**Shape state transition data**
────────

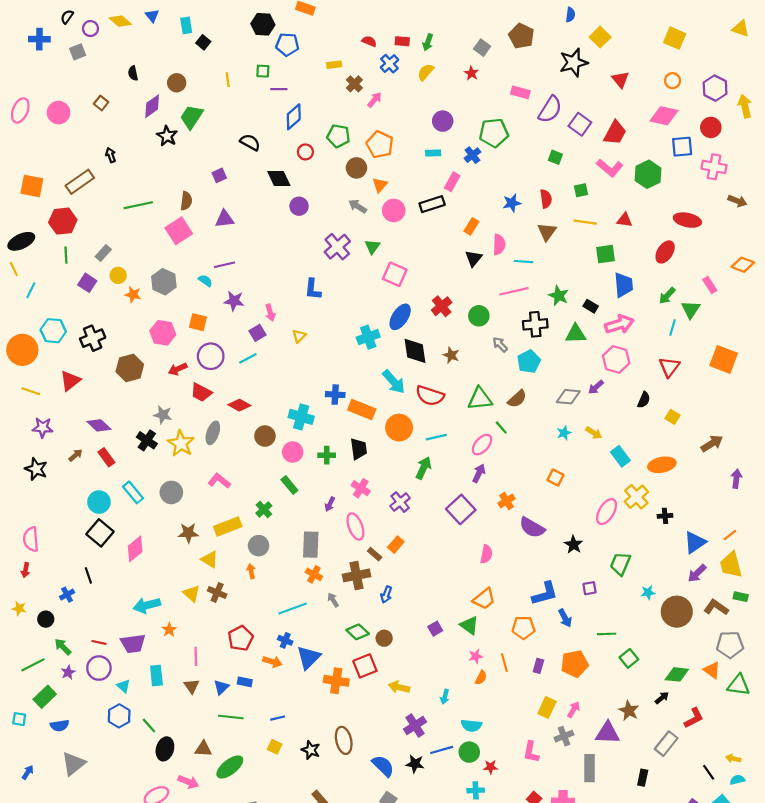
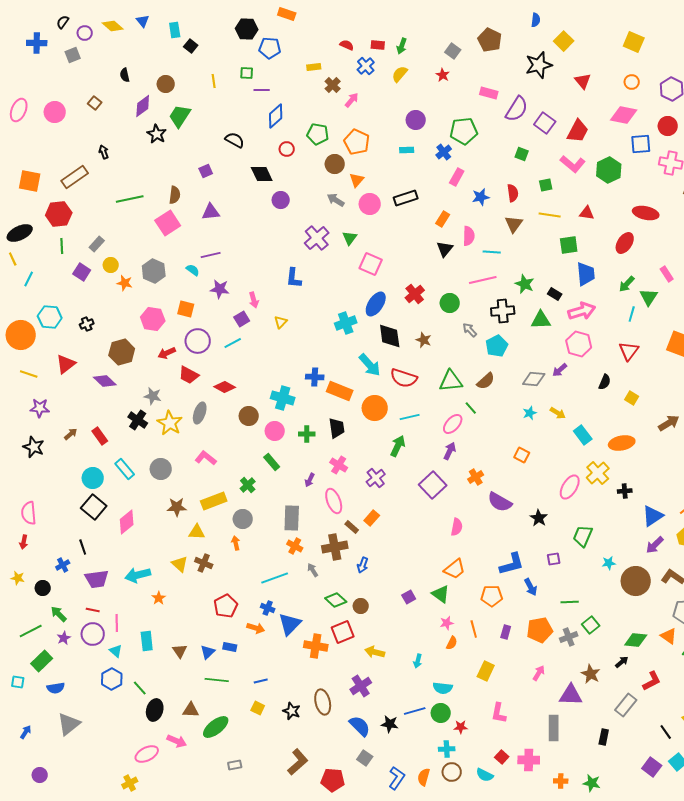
pink rectangle: (452, 182) -> (457, 177), moved
black cross: (93, 338) -> (87, 324), size x0.6
purple diamond: (99, 425) -> (105, 381), moved
yellow triangle: (210, 559) -> (197, 532), turned -30
purple trapezoid: (133, 644) -> (97, 579), moved
pink line: (196, 656) -> (117, 623), moved
yellow rectangle: (547, 707) -> (486, 671), moved
purple cross: (415, 725) -> (361, 686), moved
gray cross: (564, 736) -> (569, 637), moved

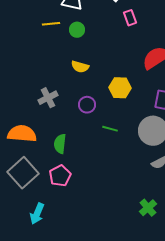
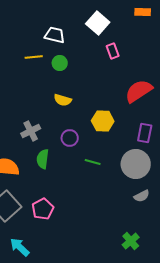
green semicircle: (60, 144) -> (43, 159), moved
cyan arrow: (37, 214) -> (20, 247), turned 110

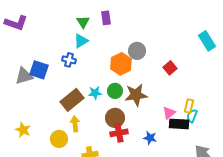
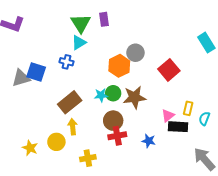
green triangle: (83, 22) -> (81, 23), size x1.5
red square: (170, 68) -> (169, 70), size x1.5
cyan star: (95, 93) -> (101, 95), moved
cyan semicircle: (192, 116) -> (204, 119), moved
yellow star: (23, 130) -> (30, 148), moved

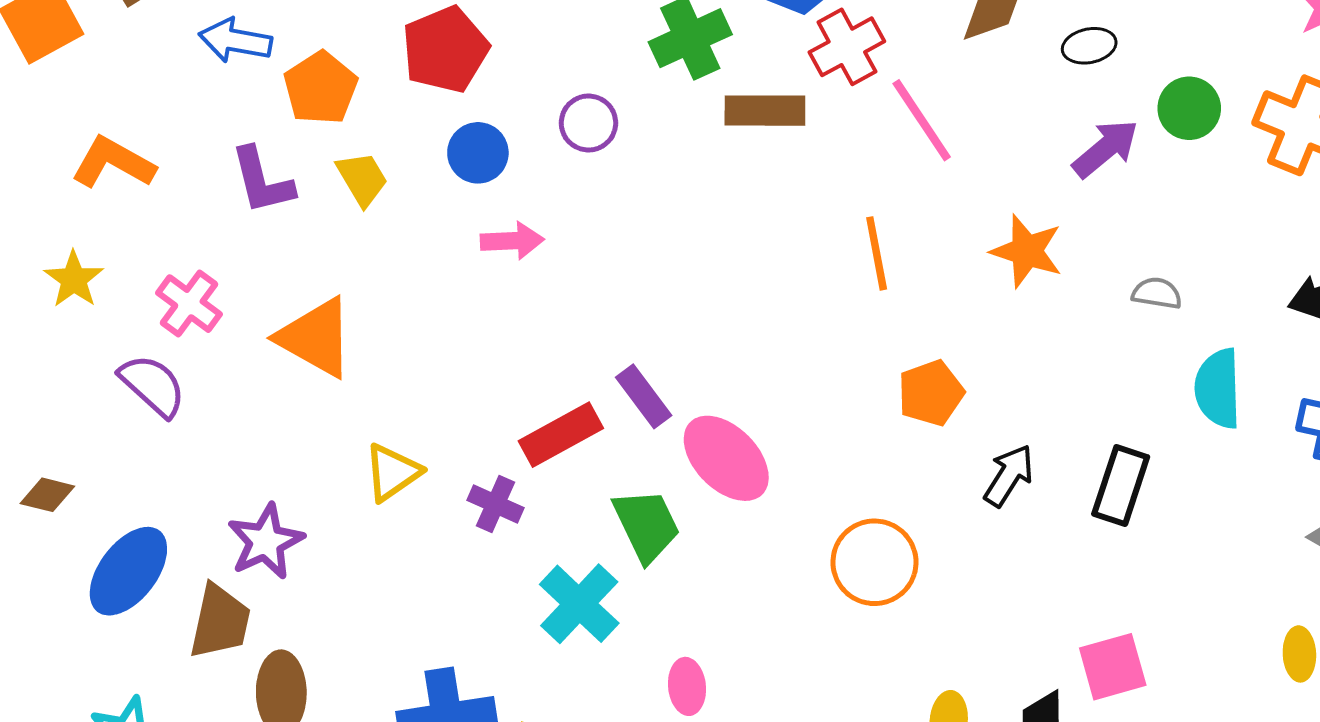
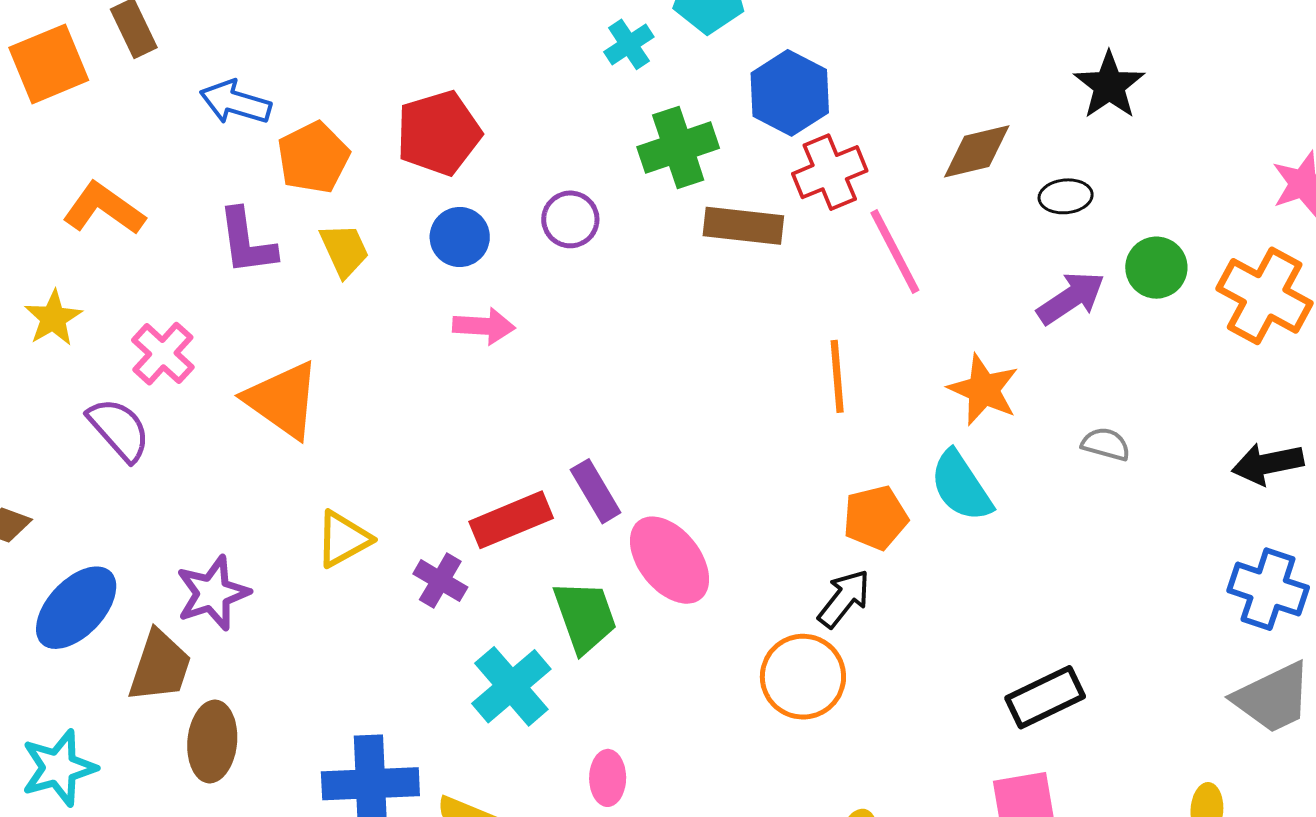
cyan semicircle: (1218, 389) -> (961, 486), moved, turned -38
black arrow: (1009, 475) -> (844, 599), moved
black rectangle: (1121, 485) -> (1045, 697), moved, turned 40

────────

Leave out the pictures. Transcribe only the lines above, from the first through the one that contains "purple trapezoid: (133, 644)".

pink rectangle: (452, 182) -> (457, 177), moved
black cross: (93, 338) -> (87, 324), size x0.6
purple diamond: (99, 425) -> (105, 381), moved
yellow triangle: (210, 559) -> (197, 532), turned -30
purple trapezoid: (133, 644) -> (97, 579), moved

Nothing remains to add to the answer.